- Task prompt: Show every line in the records below that contains the word "kern", copying each one in full.
Begin Source material
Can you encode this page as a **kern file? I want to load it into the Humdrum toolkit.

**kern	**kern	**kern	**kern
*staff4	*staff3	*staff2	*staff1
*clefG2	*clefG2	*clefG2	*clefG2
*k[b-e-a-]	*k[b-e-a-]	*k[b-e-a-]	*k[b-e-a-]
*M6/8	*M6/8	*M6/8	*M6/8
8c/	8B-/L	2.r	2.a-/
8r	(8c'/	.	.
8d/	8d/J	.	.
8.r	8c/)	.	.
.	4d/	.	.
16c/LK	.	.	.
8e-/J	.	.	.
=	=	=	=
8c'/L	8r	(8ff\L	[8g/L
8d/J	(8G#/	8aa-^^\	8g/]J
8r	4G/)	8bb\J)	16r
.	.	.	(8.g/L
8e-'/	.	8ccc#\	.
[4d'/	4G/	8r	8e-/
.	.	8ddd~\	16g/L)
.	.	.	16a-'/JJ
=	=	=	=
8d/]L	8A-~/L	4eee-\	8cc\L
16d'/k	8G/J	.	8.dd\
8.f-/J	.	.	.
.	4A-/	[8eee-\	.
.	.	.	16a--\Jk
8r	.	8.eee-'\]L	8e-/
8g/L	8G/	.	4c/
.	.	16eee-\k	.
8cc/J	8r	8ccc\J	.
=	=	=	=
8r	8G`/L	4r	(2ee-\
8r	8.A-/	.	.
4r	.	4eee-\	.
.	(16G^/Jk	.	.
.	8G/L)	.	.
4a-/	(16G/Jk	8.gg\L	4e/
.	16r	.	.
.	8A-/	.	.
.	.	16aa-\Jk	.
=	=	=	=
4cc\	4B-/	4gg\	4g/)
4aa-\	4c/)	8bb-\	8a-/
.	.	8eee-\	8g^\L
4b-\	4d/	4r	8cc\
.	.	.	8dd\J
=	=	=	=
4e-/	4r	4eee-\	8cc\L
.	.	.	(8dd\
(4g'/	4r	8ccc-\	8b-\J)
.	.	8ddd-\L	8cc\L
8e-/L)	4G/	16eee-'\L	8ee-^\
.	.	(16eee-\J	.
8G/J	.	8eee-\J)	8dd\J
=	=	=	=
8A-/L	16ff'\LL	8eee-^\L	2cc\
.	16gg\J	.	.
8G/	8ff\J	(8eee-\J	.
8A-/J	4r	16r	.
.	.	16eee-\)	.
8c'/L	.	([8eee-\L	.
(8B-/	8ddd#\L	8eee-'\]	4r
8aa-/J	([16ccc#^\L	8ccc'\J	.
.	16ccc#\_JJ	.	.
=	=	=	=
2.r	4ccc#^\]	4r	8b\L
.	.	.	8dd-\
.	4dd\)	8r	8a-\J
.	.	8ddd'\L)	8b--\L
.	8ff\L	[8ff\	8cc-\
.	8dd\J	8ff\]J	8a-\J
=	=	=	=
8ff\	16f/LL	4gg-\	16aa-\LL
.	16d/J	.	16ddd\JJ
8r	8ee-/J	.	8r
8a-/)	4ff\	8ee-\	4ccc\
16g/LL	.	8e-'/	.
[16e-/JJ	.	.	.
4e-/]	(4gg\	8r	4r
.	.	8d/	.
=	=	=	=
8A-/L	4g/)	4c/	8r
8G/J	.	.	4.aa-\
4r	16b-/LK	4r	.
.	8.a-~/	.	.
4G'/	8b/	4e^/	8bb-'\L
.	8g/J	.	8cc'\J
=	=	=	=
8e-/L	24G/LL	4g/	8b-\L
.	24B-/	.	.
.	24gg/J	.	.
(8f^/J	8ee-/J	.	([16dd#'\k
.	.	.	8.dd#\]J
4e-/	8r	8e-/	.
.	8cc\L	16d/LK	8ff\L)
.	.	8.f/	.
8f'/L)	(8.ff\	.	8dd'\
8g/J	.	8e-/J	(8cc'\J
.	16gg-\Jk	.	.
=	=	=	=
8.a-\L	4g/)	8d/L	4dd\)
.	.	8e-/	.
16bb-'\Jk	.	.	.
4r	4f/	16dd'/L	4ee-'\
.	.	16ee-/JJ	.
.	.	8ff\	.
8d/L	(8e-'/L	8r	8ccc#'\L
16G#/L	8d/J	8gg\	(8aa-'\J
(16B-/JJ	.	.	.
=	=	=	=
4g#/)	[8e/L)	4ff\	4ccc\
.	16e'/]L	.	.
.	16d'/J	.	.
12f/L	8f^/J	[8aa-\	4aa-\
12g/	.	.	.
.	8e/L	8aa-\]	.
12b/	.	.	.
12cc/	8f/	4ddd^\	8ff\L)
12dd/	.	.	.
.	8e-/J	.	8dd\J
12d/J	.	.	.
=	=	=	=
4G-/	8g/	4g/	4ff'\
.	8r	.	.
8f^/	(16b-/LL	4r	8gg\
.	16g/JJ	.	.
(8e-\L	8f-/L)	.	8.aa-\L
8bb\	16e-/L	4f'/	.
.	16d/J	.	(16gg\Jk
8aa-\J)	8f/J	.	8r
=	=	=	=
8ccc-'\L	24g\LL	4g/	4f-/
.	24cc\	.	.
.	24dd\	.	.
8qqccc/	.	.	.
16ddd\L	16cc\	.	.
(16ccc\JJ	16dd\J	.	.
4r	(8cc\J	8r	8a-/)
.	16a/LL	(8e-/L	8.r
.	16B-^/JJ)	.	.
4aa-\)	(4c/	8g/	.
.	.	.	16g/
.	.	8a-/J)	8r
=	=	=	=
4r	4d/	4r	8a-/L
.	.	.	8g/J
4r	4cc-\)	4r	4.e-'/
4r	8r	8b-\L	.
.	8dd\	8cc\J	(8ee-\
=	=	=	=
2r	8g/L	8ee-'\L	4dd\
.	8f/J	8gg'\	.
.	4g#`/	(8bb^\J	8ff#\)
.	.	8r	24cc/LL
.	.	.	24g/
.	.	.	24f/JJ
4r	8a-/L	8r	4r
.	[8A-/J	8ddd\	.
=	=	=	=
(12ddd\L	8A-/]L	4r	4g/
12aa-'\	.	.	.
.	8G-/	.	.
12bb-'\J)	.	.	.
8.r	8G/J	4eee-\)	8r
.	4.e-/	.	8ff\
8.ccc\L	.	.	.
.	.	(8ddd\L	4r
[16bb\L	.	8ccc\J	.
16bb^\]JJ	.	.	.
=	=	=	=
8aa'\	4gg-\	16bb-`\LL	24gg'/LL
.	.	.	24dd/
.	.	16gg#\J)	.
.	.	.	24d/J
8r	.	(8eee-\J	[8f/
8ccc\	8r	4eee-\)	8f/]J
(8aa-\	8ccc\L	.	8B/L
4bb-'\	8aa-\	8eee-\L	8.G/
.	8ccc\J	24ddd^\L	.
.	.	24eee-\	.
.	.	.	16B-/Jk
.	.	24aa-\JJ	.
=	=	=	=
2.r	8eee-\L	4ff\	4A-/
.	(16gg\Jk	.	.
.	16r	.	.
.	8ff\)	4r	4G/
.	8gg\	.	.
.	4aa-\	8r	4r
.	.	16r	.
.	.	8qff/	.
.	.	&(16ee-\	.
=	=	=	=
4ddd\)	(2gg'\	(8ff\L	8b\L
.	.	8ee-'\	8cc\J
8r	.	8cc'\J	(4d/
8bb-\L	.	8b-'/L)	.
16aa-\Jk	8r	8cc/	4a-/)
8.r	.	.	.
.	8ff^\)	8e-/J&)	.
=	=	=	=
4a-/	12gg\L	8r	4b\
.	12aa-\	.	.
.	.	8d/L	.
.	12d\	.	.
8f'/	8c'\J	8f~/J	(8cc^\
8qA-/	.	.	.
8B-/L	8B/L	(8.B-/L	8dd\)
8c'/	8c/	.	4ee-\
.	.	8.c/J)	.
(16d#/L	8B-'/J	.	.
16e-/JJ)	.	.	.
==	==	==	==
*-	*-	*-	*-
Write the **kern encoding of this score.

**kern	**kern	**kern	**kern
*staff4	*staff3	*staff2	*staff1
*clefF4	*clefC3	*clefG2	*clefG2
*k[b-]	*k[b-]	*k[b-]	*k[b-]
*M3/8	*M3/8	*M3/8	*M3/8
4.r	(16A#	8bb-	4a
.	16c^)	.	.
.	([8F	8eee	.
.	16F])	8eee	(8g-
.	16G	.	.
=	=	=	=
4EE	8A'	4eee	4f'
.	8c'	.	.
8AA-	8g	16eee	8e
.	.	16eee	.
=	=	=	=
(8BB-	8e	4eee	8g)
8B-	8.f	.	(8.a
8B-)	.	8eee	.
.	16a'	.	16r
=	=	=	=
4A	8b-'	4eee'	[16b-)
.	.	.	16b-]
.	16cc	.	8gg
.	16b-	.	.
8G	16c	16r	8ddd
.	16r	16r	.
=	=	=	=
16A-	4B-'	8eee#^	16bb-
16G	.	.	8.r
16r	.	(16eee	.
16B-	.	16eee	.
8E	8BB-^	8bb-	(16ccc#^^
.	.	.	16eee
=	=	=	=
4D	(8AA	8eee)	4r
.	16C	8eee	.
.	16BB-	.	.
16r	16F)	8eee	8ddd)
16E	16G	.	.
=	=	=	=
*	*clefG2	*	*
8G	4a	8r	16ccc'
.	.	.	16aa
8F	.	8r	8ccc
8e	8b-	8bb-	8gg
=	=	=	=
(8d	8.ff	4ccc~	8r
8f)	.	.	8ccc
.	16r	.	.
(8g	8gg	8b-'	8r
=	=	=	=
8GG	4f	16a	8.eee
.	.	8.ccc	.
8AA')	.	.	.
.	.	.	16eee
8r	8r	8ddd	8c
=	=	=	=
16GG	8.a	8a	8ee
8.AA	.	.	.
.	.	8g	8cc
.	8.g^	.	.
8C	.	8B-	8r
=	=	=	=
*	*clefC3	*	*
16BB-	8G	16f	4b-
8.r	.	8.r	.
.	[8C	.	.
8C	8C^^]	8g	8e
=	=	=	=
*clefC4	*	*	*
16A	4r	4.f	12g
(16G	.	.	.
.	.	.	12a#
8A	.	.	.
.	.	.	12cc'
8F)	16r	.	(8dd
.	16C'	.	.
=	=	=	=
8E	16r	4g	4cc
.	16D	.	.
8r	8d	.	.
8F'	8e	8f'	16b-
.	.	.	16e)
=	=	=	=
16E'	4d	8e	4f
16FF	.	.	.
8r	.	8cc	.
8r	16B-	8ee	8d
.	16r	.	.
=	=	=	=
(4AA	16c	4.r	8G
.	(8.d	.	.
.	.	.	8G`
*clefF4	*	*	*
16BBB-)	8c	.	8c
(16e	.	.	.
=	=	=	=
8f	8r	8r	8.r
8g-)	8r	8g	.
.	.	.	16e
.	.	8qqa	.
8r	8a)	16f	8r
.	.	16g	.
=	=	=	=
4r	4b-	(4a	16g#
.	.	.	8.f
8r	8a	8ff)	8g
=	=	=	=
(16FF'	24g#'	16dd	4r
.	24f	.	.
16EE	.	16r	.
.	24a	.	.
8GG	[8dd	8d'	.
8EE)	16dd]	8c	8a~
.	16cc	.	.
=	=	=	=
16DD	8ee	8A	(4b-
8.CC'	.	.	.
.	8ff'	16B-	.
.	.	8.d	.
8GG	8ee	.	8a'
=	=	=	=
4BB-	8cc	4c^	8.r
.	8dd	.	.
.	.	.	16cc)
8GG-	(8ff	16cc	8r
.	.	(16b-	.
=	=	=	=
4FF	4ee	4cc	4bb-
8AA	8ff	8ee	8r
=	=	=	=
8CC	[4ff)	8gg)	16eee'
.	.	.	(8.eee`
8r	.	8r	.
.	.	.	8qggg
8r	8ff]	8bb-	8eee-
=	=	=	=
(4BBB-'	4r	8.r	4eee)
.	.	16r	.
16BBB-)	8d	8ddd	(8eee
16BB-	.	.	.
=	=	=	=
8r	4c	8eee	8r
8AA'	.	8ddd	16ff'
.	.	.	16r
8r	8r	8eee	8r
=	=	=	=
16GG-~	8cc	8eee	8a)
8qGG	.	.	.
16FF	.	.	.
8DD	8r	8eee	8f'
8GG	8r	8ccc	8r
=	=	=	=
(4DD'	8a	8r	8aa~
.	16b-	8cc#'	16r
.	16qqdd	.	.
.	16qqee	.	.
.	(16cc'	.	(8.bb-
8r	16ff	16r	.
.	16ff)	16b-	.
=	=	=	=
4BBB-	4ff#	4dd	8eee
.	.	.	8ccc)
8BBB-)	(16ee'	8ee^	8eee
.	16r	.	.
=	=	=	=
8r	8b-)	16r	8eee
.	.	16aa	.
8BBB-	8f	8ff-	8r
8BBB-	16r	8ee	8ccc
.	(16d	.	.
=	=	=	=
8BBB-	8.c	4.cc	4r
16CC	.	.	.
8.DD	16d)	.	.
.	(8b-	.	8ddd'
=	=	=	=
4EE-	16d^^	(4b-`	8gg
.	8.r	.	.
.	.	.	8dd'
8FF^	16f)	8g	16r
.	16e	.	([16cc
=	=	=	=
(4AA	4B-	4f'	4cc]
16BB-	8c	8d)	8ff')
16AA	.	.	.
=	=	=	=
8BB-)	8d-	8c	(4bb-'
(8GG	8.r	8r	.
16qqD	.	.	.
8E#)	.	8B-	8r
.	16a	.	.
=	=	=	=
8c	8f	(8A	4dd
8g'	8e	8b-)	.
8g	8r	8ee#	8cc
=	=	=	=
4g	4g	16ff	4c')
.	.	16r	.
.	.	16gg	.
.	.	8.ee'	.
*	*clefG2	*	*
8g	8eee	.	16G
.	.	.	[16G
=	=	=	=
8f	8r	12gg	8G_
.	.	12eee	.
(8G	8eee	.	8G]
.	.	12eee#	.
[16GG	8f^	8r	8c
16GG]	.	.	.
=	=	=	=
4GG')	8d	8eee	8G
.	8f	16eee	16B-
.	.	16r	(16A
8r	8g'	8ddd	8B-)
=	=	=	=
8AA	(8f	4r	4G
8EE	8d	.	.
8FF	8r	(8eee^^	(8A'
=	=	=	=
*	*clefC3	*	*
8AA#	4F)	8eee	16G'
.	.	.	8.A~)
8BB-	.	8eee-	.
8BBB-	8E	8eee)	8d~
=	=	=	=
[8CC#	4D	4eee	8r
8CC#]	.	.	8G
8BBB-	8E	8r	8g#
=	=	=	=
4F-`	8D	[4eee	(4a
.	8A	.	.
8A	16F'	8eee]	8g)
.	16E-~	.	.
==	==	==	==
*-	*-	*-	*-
End Source material
- Output of the exercise:
Can you encode this page as a **kern file? I want to load it into the Humdrum toolkit.
**kern	**kern	**kern	**kern
Write the **kern encoding of this score.
**kern	**kern	**kern	**kern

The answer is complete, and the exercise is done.